» What is expected
Leaving all pictures aside, copy exactly the lines from the start of the listing below through the line that contains "(510, 176) = (503, 254): none -> brown ring", and only those lines.
=== Exercise data ===
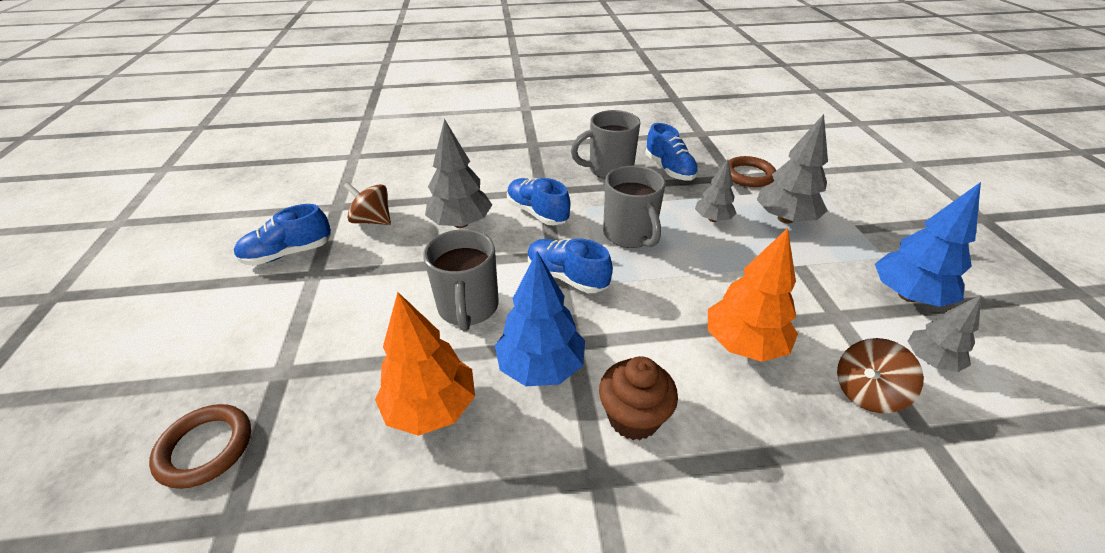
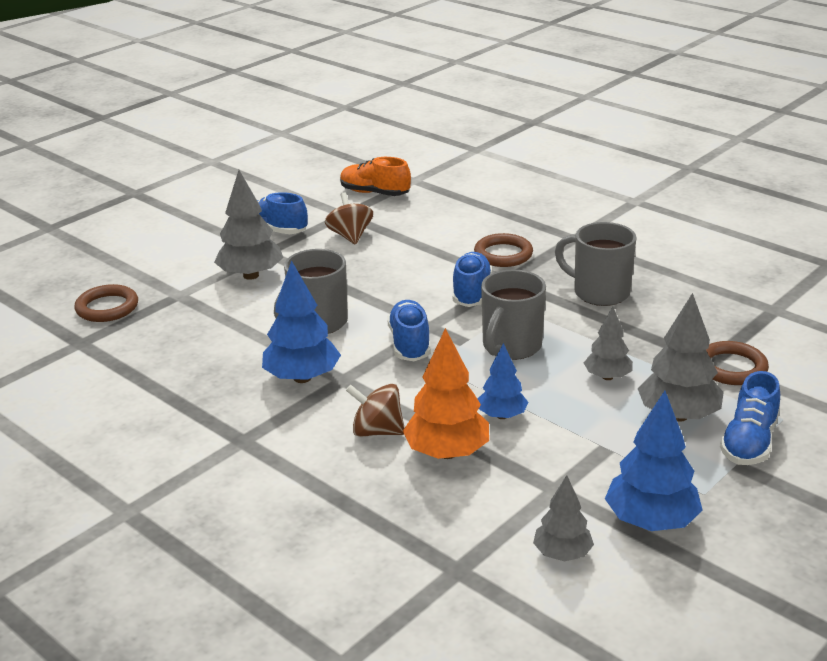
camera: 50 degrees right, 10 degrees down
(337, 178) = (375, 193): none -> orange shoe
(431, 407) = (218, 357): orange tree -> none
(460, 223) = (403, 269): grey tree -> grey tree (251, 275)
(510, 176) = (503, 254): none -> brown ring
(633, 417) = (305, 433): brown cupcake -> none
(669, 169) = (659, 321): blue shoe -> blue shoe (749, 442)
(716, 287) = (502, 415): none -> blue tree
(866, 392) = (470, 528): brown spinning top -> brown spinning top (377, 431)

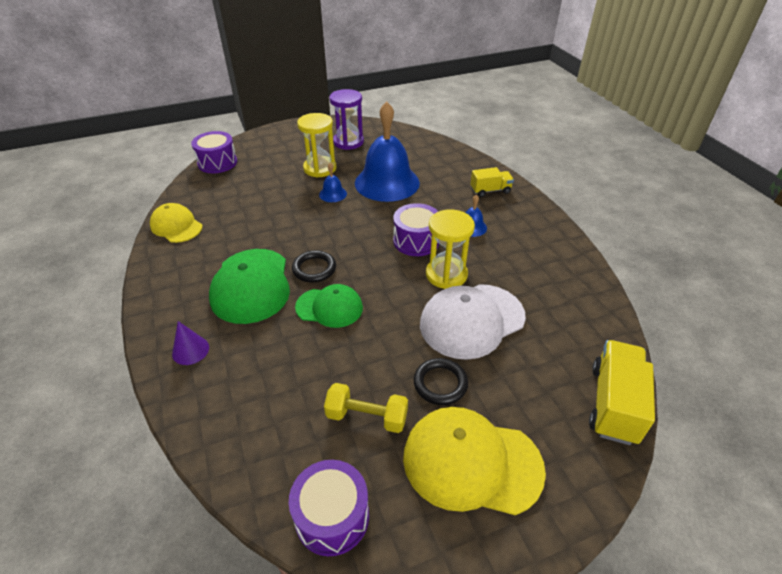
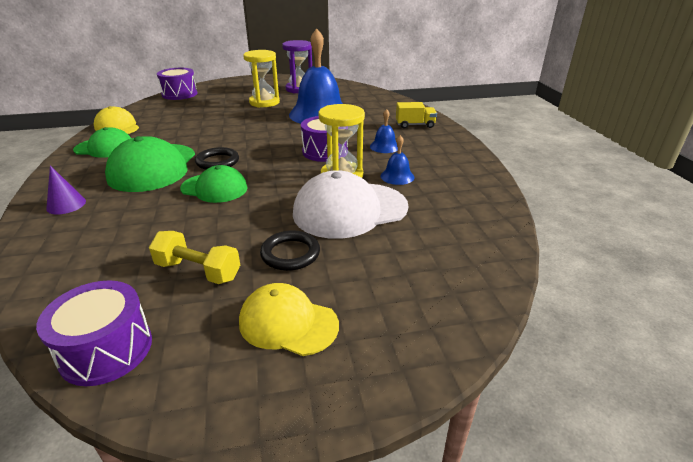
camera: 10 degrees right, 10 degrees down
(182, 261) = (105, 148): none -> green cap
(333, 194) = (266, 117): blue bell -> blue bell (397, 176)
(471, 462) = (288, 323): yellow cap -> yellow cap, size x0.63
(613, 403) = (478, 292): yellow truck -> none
===
» Your response
camera: 50 degrees right, 10 degrees down
(337, 178) = (375, 193): none -> orange shoe
(431, 407) = (218, 357): orange tree -> none
(460, 223) = (403, 269): grey tree -> grey tree (251, 275)
(510, 176) = (503, 254): none -> brown ring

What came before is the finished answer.